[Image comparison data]
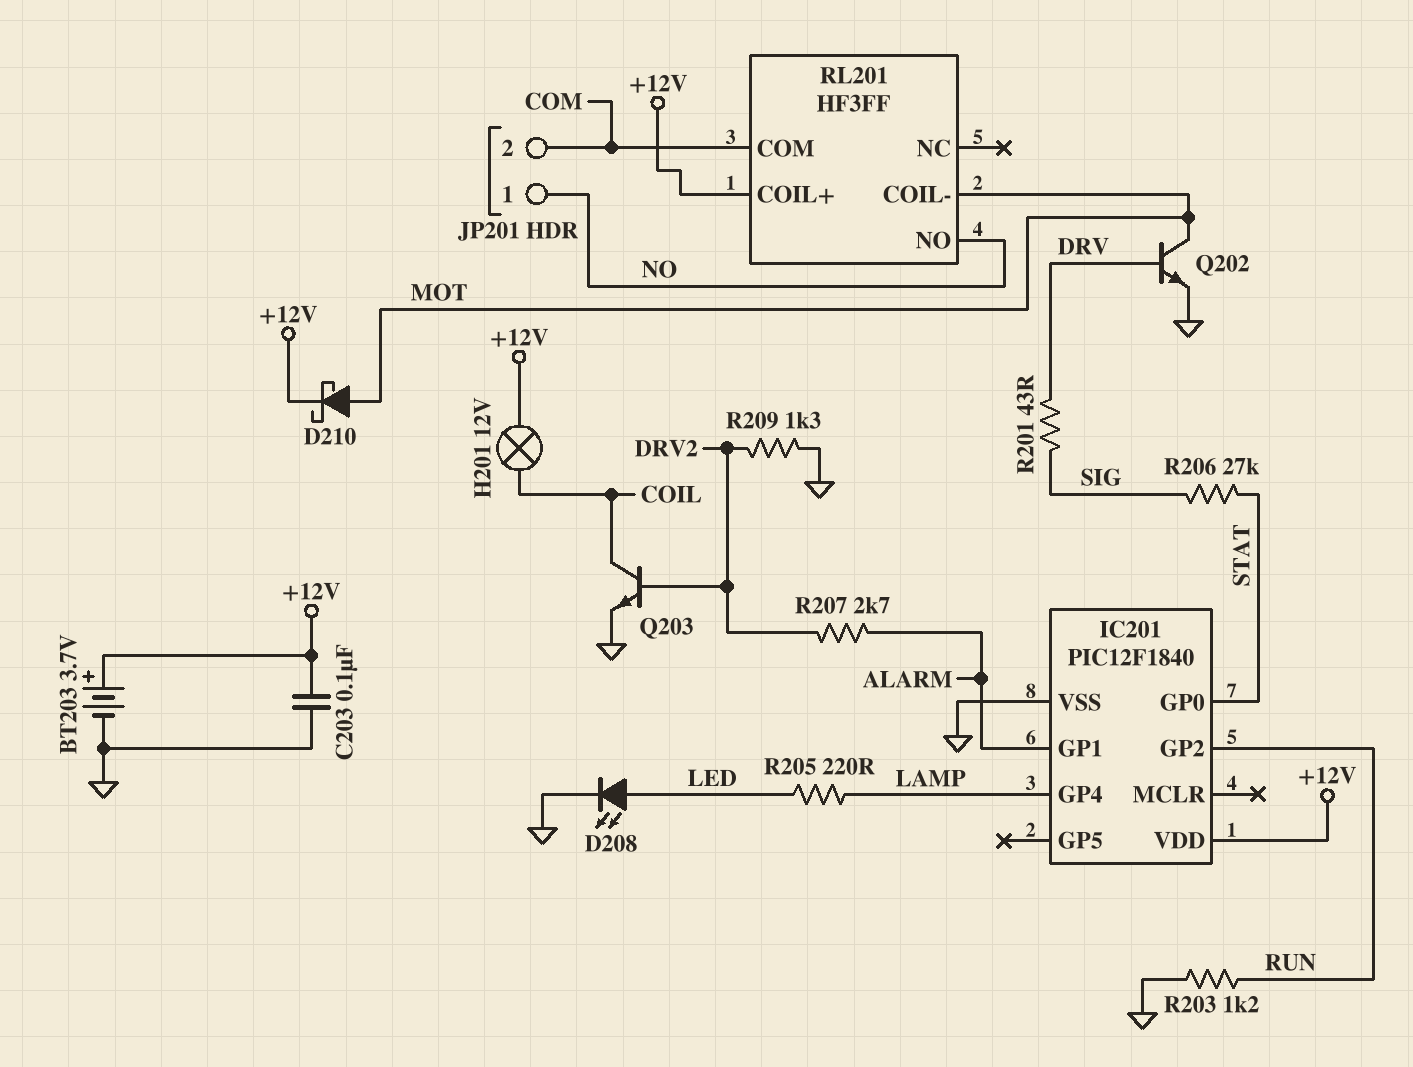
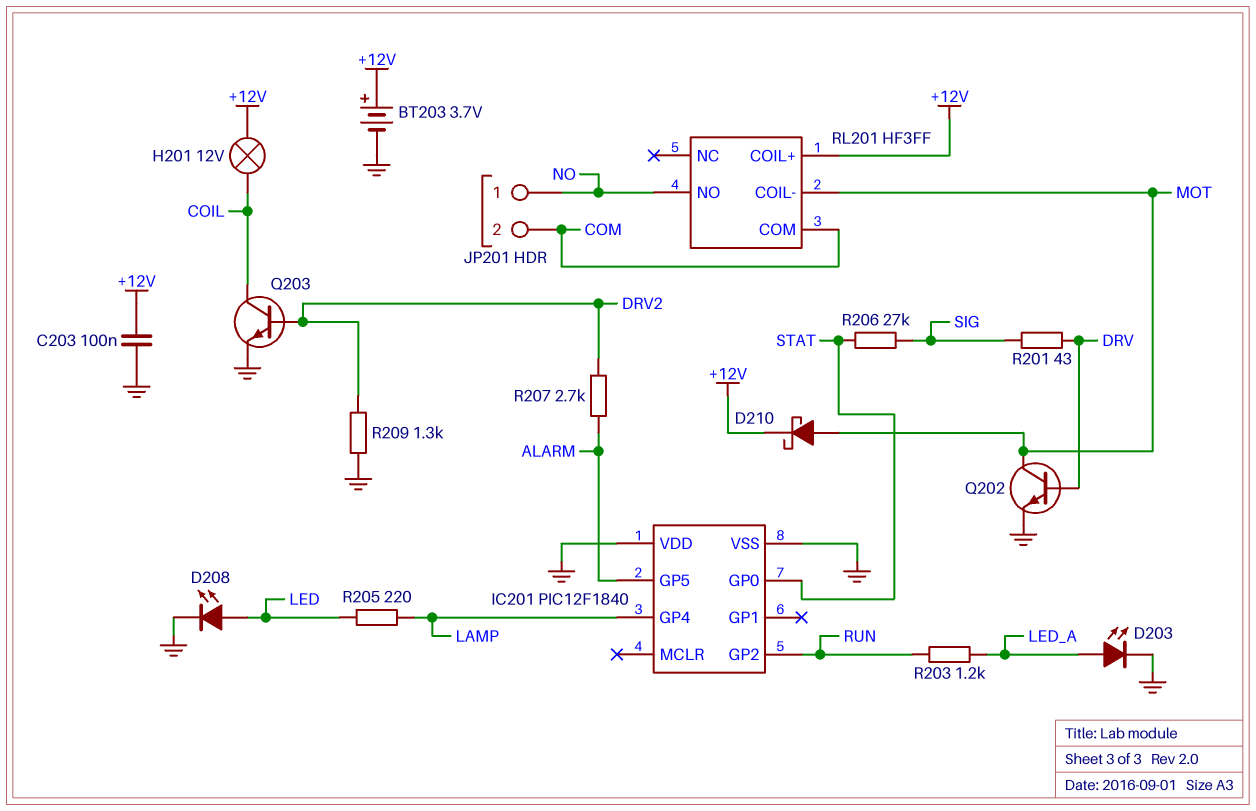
D203: none -> LED (A LED_A, K GND)
IC201 pin GP1: ALARM -> none
IC201 pin GP5: none -> ALARM
IC201 pin VDD: +12V -> GND
R203: 1.2k (GND, RUN) -> 1.2k (LED_A, RUN)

— Exercise —
In the copy, include every line of the entries above exactly and none of the pictures.

— Written response —
D203: none -> LED (A LED_A, K GND)
IC201 pin GP1: ALARM -> none
IC201 pin GP5: none -> ALARM
IC201 pin VDD: +12V -> GND
R203: 1.2k (GND, RUN) -> 1.2k (LED_A, RUN)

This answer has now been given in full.